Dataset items
——

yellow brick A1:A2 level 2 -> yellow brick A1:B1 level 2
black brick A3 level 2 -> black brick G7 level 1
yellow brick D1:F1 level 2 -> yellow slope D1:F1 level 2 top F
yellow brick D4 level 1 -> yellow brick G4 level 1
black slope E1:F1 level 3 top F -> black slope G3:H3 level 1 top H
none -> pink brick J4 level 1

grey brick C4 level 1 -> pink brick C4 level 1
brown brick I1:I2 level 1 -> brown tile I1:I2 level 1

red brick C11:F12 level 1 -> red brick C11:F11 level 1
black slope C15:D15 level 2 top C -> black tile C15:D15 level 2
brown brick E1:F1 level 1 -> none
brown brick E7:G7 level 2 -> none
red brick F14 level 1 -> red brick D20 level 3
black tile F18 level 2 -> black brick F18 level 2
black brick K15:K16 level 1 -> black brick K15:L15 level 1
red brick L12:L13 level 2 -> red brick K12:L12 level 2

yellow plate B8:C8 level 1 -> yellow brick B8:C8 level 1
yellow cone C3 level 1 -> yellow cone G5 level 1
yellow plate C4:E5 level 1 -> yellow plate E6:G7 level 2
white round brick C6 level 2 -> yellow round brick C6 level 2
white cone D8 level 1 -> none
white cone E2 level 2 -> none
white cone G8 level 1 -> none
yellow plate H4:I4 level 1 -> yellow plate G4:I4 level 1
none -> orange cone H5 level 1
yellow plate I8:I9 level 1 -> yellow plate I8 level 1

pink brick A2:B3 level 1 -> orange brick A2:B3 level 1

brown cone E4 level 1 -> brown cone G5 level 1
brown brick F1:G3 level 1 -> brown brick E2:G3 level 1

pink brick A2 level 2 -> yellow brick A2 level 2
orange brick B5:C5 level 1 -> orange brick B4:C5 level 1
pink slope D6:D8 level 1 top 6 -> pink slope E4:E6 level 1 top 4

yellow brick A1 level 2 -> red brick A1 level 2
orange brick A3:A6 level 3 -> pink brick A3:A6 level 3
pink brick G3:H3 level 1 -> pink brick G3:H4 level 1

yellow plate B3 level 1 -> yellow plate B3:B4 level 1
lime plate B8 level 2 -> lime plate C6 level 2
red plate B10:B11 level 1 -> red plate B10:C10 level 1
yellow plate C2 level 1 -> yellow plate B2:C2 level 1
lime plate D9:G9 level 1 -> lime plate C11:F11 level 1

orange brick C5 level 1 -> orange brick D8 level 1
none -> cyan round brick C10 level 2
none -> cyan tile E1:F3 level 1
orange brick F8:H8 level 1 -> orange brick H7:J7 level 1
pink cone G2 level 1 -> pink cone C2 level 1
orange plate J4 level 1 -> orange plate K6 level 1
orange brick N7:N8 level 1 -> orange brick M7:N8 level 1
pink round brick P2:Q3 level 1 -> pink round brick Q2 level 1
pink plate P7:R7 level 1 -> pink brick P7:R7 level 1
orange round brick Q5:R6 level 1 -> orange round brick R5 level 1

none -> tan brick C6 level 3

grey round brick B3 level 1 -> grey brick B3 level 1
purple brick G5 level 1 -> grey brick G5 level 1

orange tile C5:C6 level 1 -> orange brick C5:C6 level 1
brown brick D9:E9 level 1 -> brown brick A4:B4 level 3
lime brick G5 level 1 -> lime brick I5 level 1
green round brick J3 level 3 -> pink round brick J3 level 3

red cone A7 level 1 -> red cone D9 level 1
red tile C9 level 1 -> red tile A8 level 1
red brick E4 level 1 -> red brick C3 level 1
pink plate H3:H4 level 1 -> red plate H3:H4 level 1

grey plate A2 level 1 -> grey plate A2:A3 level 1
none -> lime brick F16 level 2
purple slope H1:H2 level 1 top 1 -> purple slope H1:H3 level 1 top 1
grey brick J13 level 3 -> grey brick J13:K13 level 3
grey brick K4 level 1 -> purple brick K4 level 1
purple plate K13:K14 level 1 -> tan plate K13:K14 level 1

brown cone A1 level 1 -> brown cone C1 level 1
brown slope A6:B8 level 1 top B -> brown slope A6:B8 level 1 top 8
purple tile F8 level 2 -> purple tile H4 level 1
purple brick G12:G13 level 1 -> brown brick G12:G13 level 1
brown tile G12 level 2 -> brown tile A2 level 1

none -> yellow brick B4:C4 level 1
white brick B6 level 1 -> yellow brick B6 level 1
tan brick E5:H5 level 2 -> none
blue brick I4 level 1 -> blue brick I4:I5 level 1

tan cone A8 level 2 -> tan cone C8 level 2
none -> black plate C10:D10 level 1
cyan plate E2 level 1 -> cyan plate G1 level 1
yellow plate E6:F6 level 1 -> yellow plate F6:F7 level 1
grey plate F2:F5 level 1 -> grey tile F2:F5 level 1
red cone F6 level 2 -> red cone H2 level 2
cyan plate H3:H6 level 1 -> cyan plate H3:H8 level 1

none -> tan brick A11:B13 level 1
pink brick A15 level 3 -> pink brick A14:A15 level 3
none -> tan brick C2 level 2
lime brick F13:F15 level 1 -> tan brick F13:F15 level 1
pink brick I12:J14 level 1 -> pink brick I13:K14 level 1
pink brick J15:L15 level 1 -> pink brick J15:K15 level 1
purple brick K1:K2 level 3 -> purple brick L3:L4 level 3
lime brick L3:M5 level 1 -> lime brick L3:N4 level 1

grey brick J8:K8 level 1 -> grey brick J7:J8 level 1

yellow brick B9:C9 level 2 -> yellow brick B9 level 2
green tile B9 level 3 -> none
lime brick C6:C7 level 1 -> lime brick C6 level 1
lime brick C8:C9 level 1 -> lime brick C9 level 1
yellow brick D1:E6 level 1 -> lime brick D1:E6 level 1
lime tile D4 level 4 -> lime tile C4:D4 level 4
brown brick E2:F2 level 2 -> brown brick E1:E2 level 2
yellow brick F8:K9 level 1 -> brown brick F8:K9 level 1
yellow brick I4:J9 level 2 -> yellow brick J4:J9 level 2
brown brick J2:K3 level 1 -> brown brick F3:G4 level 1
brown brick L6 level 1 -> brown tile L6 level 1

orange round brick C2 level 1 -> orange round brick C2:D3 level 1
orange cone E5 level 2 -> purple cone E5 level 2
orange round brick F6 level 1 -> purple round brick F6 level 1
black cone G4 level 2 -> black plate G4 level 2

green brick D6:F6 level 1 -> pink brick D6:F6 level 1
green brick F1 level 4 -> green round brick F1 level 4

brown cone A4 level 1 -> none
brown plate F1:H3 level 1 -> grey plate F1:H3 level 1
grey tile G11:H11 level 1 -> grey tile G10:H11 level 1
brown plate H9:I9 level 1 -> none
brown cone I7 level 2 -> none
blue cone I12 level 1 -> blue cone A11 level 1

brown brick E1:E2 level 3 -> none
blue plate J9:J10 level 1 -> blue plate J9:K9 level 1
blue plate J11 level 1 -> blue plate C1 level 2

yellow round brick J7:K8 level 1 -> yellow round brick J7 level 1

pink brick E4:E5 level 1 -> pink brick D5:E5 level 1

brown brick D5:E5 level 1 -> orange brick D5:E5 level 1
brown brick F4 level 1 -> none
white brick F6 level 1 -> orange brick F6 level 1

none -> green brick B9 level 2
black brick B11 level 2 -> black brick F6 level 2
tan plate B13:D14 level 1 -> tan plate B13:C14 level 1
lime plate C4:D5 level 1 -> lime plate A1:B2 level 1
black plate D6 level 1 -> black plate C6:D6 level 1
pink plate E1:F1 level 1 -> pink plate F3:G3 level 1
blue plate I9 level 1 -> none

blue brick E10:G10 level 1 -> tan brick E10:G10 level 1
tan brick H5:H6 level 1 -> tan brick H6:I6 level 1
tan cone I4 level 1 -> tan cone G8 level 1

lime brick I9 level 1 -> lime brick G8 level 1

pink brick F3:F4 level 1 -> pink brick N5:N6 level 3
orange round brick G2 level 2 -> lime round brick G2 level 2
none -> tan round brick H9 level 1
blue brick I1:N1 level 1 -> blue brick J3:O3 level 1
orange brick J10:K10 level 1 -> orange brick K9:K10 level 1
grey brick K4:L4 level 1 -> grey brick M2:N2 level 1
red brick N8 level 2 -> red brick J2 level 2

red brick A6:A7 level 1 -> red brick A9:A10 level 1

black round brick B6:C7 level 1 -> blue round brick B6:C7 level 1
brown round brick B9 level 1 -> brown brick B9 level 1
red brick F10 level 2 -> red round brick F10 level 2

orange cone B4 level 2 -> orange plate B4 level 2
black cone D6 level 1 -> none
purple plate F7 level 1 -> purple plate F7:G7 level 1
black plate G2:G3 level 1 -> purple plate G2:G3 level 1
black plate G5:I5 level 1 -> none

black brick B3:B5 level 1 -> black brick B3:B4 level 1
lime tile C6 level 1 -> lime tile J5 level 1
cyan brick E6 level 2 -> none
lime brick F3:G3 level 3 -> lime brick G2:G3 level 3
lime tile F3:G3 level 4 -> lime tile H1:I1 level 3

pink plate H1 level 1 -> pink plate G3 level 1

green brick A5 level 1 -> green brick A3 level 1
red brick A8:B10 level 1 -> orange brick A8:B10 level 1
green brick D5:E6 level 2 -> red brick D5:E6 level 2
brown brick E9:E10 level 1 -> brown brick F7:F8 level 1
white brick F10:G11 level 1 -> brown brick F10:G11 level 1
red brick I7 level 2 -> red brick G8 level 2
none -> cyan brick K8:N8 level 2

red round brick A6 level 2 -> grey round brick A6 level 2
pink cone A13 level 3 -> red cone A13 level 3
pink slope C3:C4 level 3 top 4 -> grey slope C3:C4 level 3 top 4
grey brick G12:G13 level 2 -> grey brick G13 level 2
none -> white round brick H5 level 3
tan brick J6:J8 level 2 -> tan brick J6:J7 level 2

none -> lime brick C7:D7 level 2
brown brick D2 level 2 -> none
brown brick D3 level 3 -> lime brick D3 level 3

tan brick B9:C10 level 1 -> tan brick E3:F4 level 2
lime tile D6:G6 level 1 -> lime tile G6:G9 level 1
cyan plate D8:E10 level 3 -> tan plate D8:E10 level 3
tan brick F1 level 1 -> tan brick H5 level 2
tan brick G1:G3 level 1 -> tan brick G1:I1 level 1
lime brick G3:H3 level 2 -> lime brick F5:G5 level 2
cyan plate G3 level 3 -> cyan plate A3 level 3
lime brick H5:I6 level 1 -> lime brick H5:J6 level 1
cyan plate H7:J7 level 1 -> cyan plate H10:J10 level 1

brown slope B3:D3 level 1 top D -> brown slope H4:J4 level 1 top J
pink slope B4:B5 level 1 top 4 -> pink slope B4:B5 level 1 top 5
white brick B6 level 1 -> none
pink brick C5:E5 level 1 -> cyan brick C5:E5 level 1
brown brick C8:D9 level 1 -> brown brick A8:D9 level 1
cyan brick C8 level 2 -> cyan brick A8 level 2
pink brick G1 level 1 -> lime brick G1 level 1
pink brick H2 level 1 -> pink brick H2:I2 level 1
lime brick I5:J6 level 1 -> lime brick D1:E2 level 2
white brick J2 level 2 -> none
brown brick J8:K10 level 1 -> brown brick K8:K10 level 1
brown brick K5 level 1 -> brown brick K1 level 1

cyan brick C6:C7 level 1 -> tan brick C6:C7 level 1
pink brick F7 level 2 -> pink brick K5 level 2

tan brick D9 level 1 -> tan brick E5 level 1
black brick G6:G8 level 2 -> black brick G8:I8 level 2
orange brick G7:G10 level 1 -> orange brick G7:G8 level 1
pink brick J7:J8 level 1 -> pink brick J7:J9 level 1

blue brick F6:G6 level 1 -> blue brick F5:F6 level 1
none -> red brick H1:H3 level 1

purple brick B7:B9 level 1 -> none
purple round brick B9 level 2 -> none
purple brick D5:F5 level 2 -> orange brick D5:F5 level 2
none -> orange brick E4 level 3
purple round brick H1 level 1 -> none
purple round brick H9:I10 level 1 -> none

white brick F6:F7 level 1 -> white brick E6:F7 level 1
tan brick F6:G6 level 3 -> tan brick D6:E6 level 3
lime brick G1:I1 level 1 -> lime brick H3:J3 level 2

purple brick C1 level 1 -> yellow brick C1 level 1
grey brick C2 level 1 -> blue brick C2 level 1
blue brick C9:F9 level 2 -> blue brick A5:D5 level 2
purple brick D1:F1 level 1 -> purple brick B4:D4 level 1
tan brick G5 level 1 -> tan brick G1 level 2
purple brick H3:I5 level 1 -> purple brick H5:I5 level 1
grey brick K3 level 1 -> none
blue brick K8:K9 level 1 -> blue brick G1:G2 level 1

——

* [Work instructions]:
Determine how many lines of the data contain "green" and give nothing but that number.

* [The completed task]:
7